### PROBLEM TO SOLVE
Go through the records below and show every line with the string "rectangle".

[Geometric shape edit sequences]
┄┄┄┄┄┄┄┄┄┄

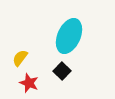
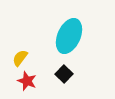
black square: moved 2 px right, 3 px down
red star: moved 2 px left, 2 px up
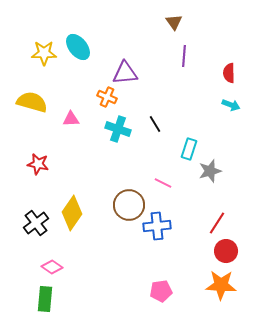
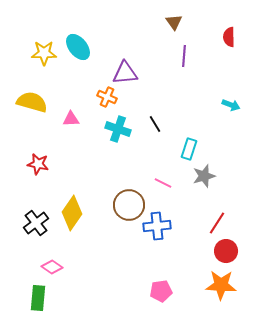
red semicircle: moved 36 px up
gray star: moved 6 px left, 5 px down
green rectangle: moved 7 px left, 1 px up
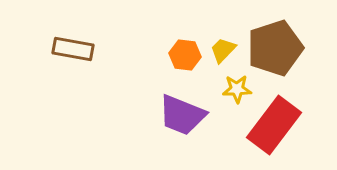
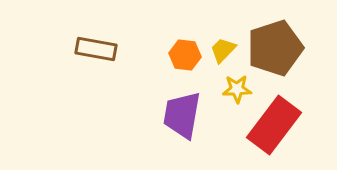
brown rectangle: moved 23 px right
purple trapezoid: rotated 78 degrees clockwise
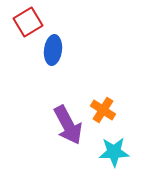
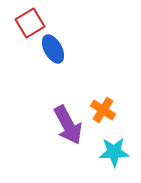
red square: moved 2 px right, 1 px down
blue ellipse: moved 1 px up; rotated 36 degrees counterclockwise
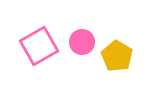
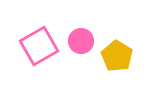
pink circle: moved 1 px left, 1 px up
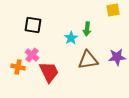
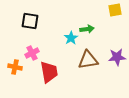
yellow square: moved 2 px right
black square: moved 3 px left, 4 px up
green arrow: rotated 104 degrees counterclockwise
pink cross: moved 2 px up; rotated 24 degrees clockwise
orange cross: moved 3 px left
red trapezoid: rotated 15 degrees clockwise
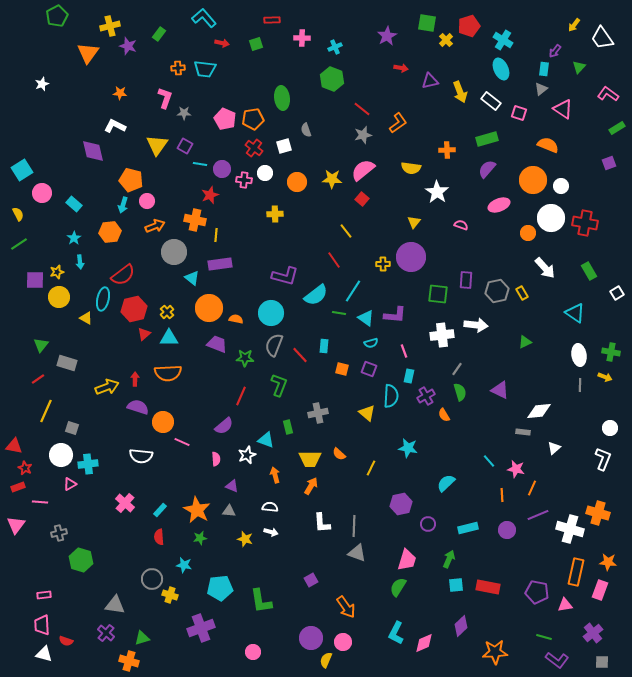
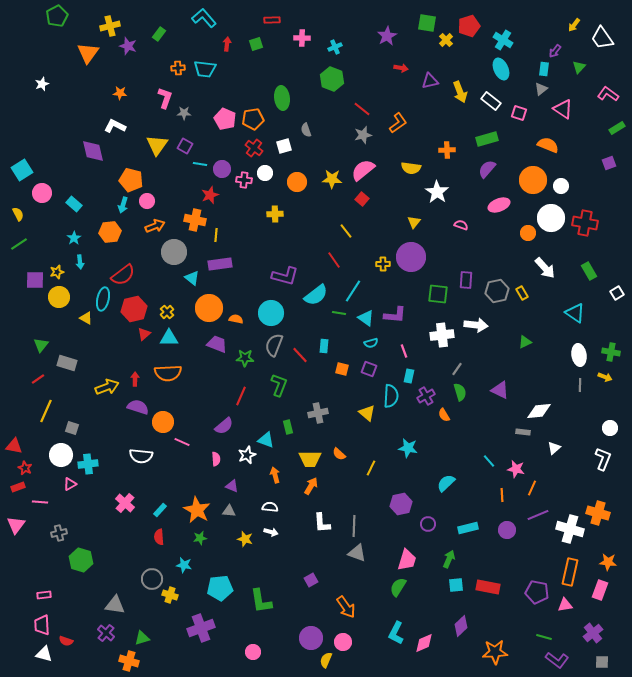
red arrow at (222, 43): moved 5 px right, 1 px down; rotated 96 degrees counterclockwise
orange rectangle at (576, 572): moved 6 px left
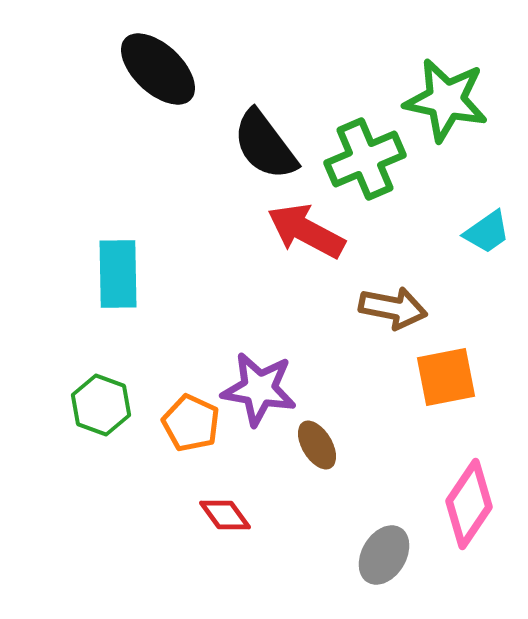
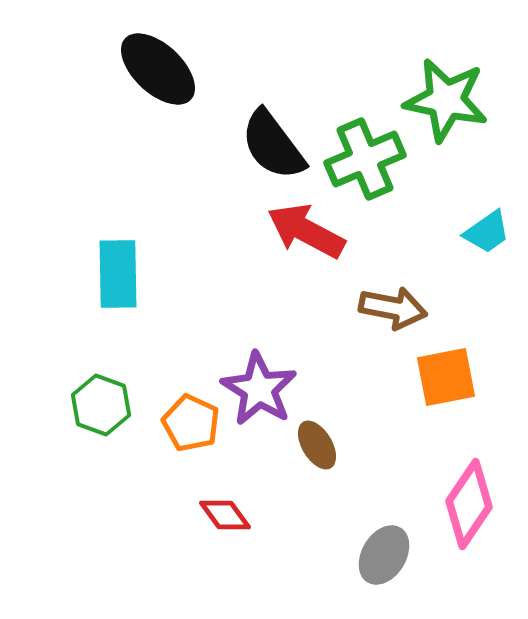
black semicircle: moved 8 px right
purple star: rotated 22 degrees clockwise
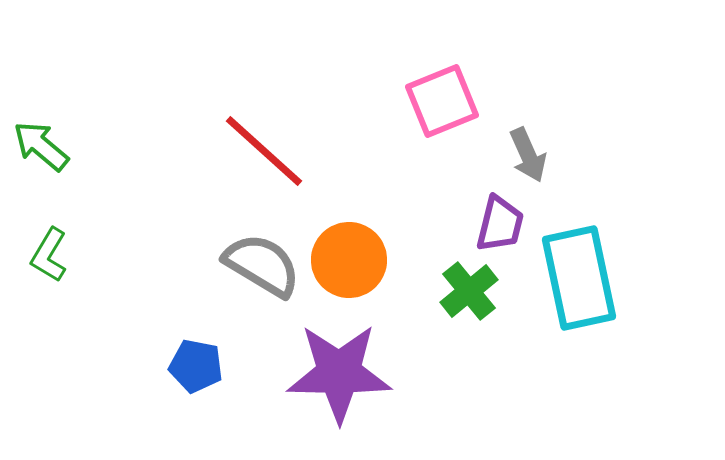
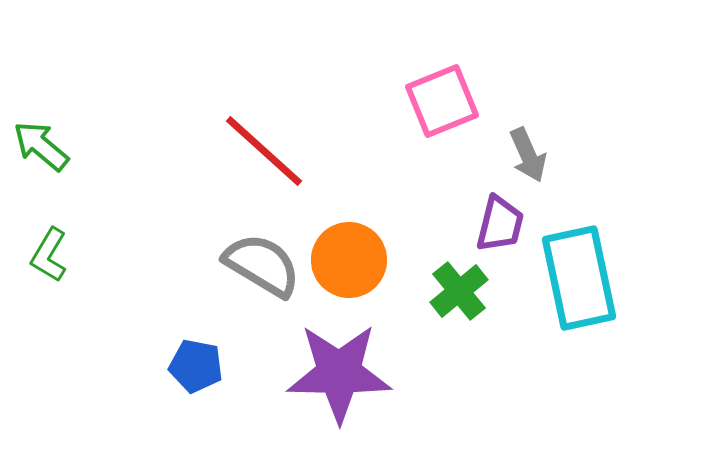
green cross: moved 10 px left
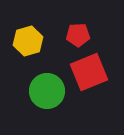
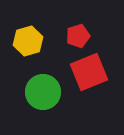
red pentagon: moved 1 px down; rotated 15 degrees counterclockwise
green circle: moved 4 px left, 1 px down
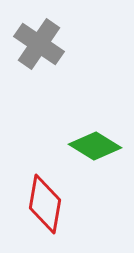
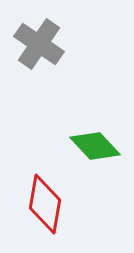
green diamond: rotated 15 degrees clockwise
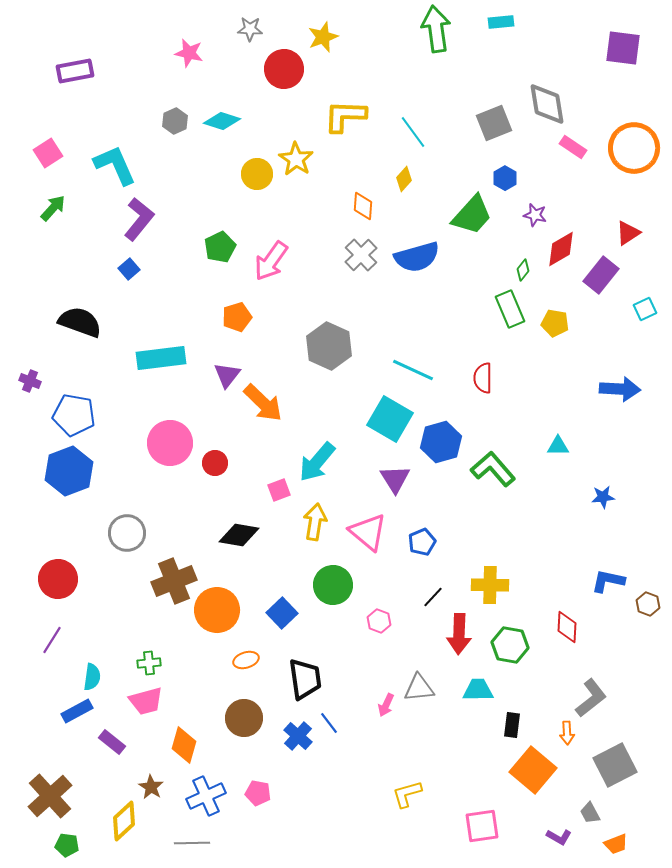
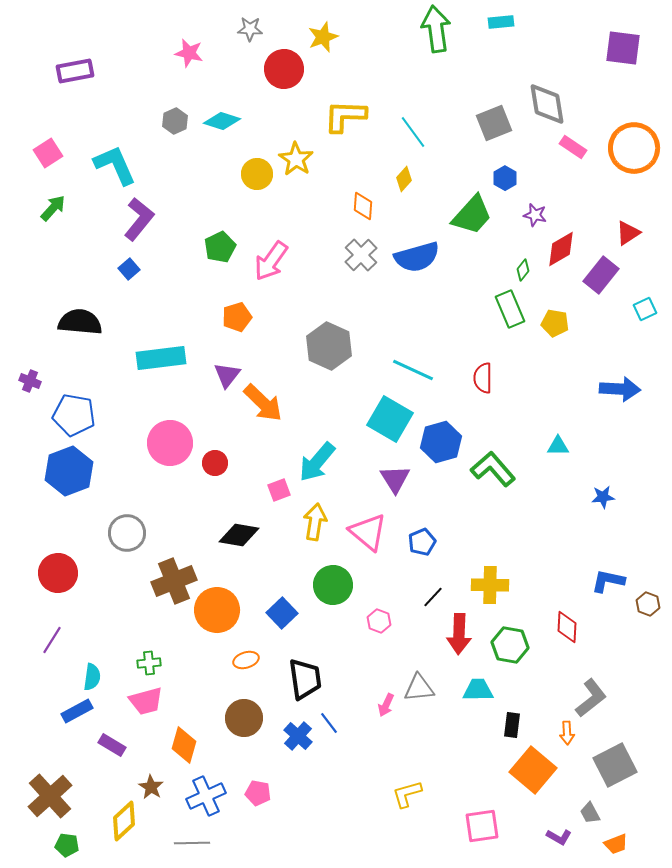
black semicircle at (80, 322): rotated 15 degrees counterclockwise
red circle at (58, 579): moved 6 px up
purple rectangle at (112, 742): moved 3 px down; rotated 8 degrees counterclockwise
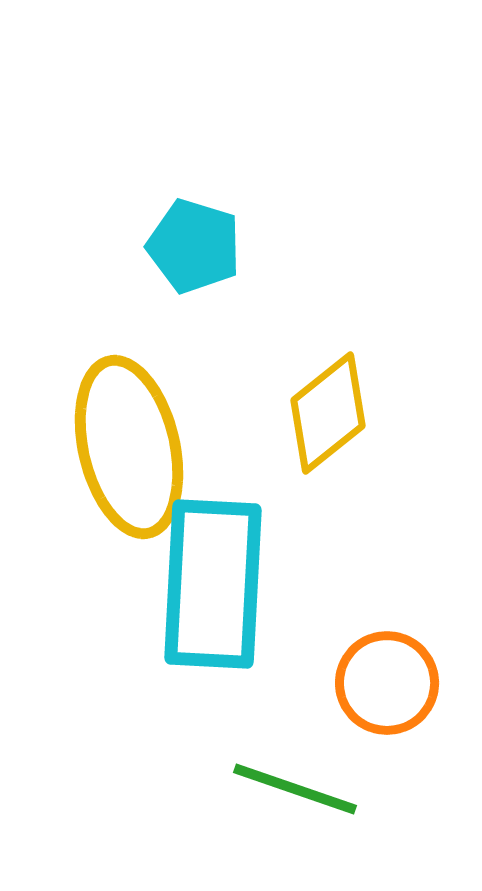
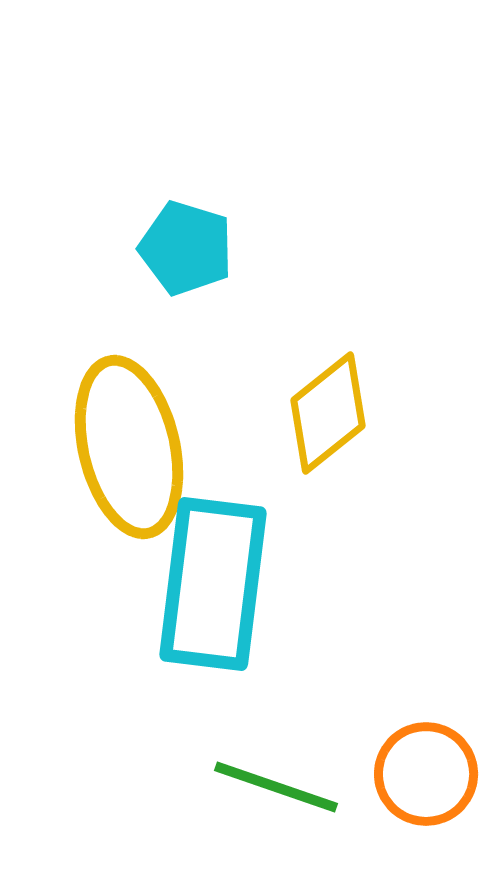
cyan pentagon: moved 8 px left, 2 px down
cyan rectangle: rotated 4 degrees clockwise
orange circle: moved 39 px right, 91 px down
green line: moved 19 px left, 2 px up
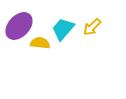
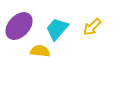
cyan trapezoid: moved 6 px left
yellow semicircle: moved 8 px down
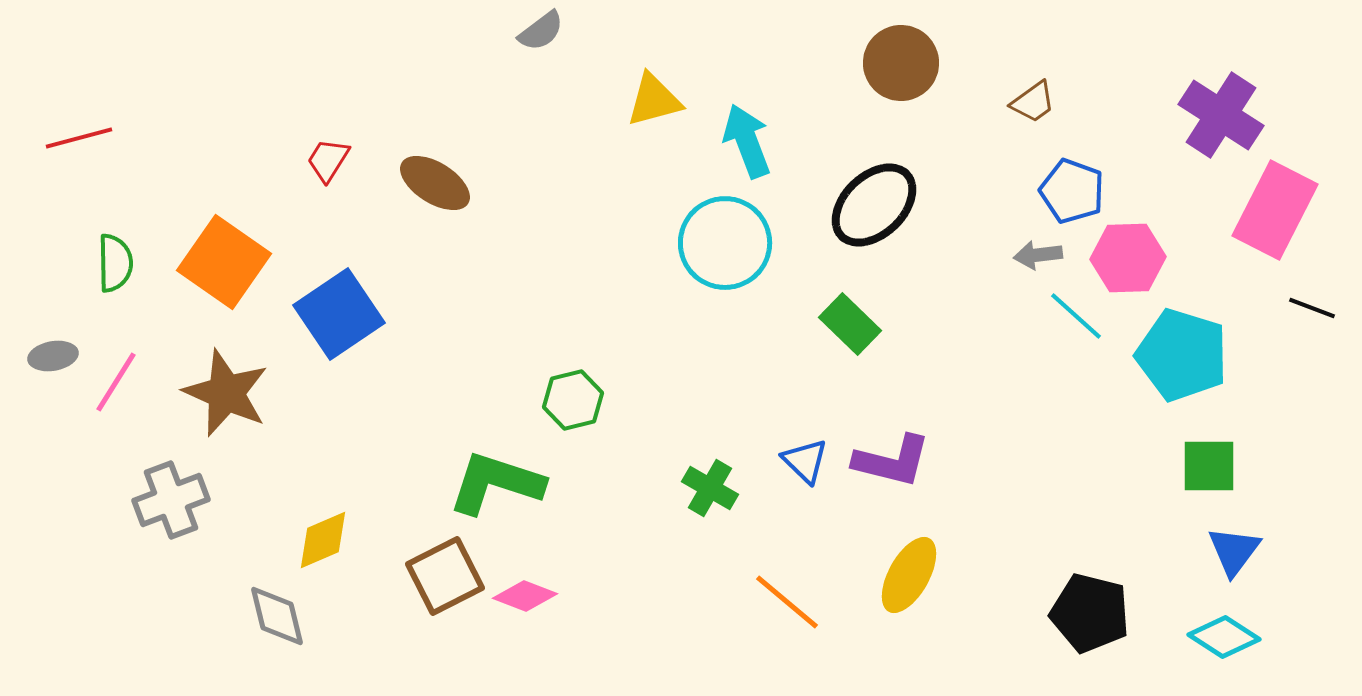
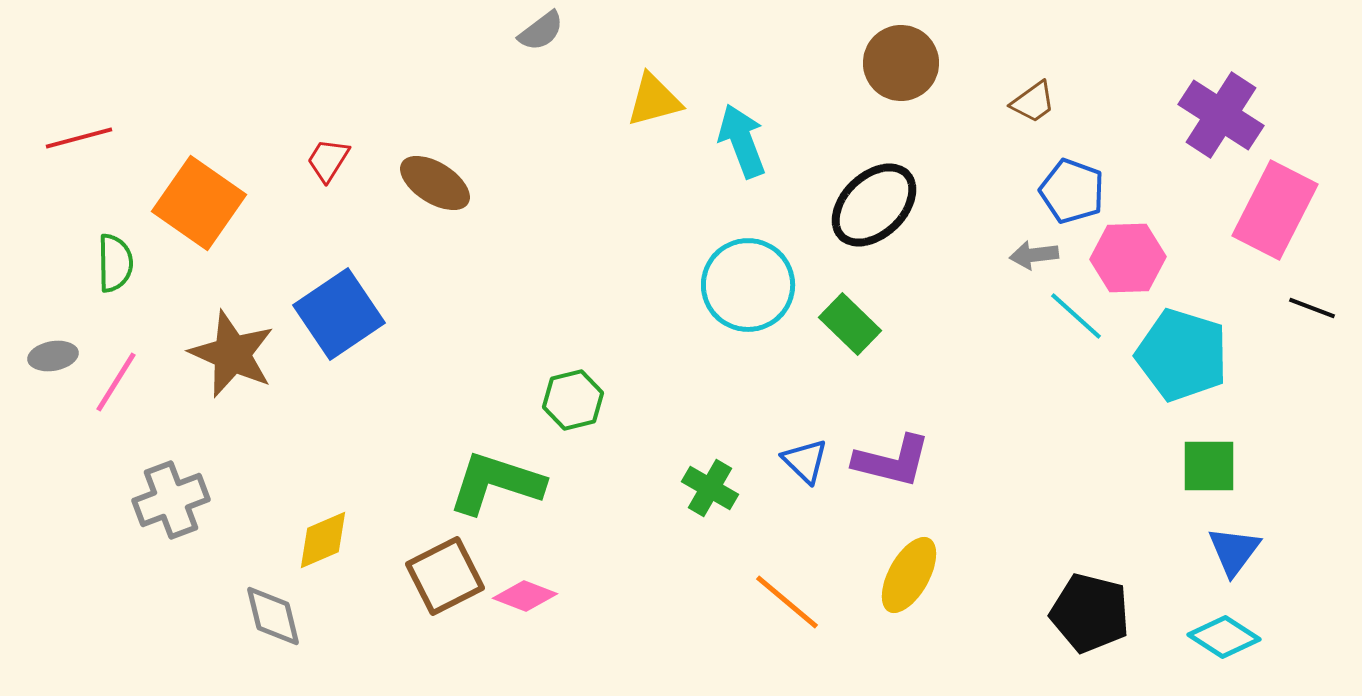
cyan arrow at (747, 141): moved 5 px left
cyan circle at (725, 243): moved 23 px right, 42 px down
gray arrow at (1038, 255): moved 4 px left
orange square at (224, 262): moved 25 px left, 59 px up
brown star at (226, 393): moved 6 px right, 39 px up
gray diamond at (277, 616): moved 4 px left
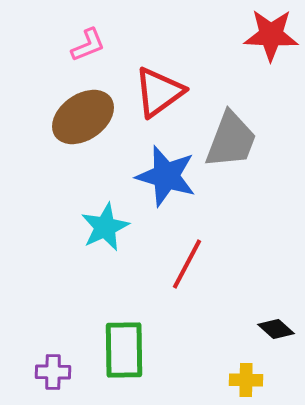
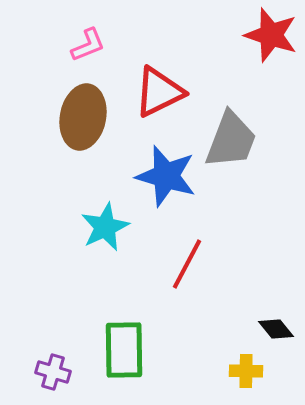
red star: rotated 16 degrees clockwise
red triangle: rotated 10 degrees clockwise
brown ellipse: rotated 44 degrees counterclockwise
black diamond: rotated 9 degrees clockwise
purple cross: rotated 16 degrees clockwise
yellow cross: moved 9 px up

┄┄┄┄┄┄┄┄┄┄

### WRITTEN ANSWER
green rectangle: moved 7 px left, 1 px up
brown rectangle: moved 23 px right
orange rectangle at (576, 572): moved 6 px left
purple rectangle at (112, 742): moved 3 px down; rotated 8 degrees counterclockwise
cyan rectangle: rotated 4 degrees clockwise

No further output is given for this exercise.